(Spatial object tracking data)
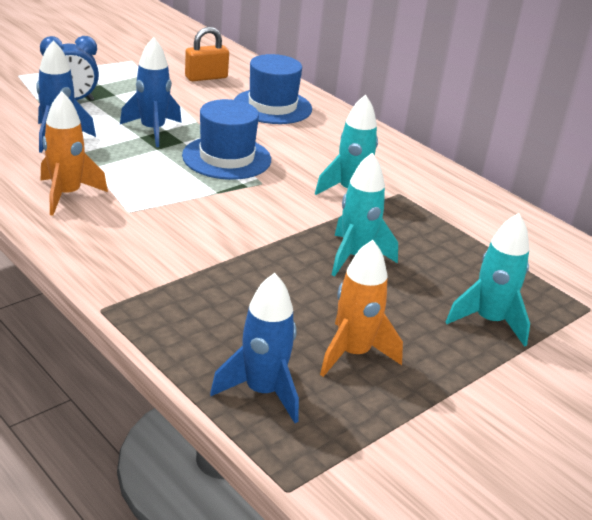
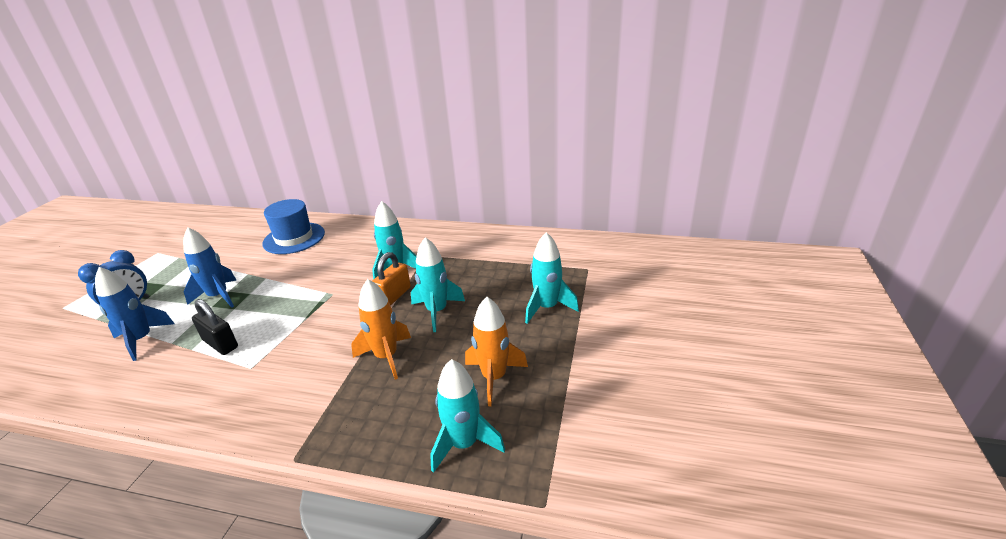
camera: 30 degrees left, 0 degrees up
(67, 195) = (187, 383): orange rocket -> orange rocket (386, 357)
(120, 176) = (220, 344): none -> black padlock
(206, 77) = (228, 239): orange padlock -> orange padlock (394, 296)
(226, 158) = (292, 289): blue hat -> none
(262, 392) = (464, 444): blue rocket -> turquoise rocket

**Problem statement:**
Report how many lines above include "padlock". Nothing else.

**Your response:**
2